━━━ RECORDS SHOWN
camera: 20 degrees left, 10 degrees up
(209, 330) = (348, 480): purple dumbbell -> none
━━━━━━
━━━ RECORDS SHOWN
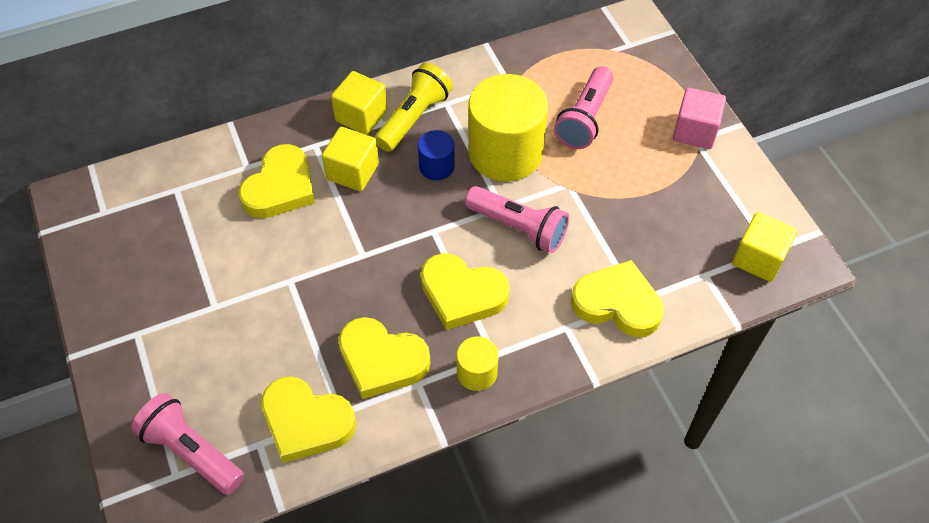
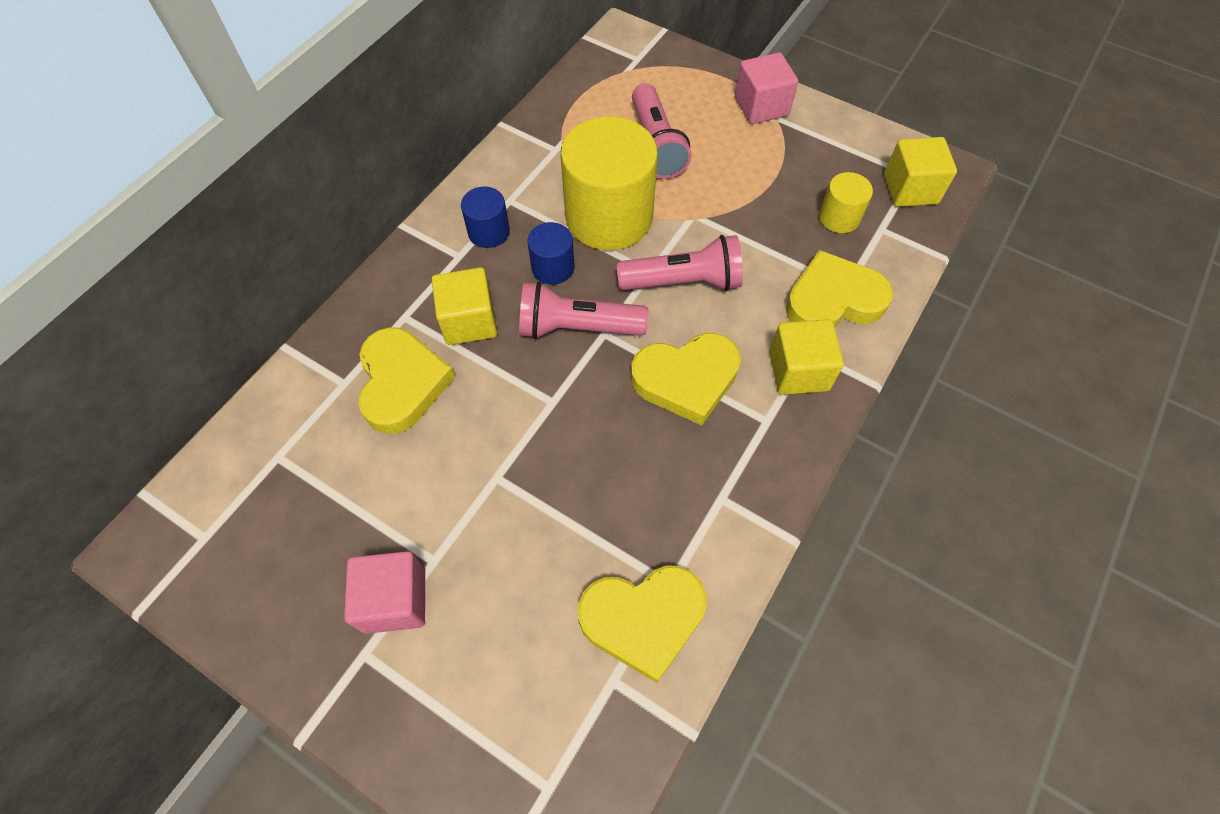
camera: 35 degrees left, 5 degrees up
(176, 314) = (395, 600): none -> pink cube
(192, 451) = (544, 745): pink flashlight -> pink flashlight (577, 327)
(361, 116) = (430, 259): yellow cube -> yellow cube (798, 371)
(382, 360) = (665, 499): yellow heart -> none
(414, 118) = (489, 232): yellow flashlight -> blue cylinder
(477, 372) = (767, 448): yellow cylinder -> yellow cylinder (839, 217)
━━━━━━
━━━ RECORDS SHOWN
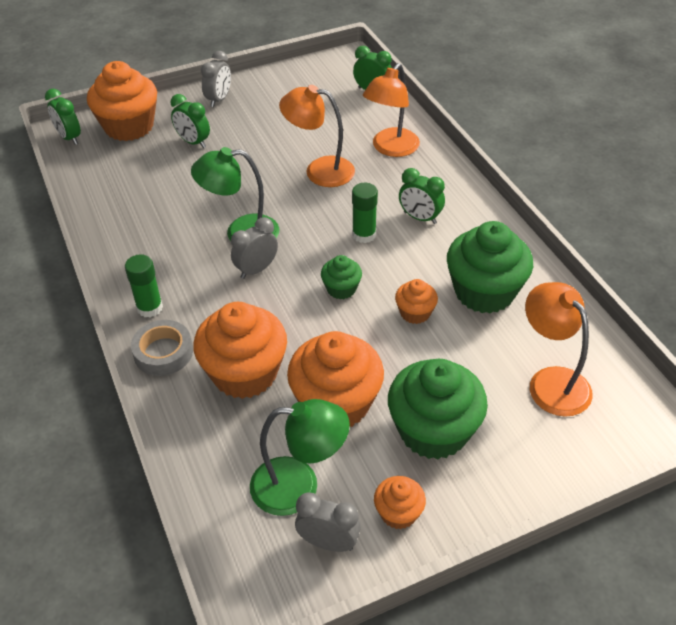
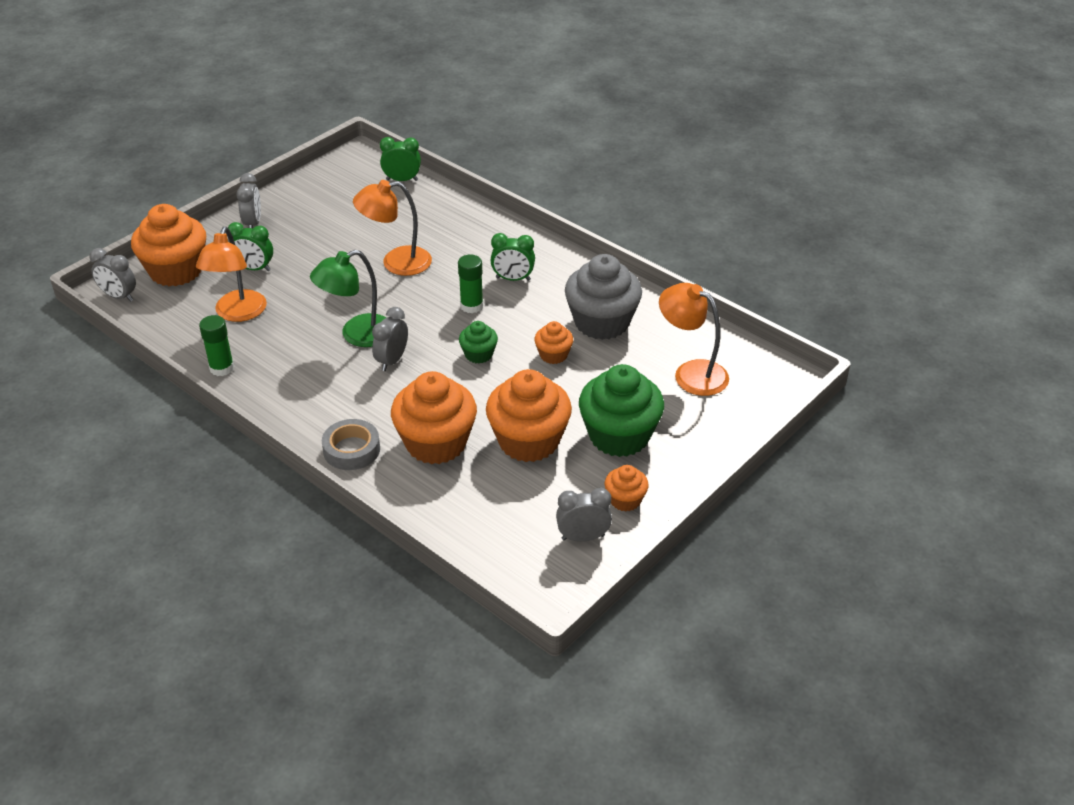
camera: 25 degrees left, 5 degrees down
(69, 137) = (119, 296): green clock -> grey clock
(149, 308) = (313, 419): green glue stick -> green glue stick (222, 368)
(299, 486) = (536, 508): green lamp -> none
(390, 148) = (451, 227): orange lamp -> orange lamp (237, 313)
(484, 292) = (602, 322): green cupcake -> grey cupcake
━━━━━━
▶ [PROBLEM] Restate word for word the entries above from the line with "camera: 20 degrees left, 10 degrees up" through the line with "(209, 330) = (348, 480): purple", inclusive, leaving out everything else.

▶ [ANSWER FOR THIS EXERCISE]
camera: 20 degrees left, 10 degrees up
(209, 330) = (348, 480): purple dumbbell -> none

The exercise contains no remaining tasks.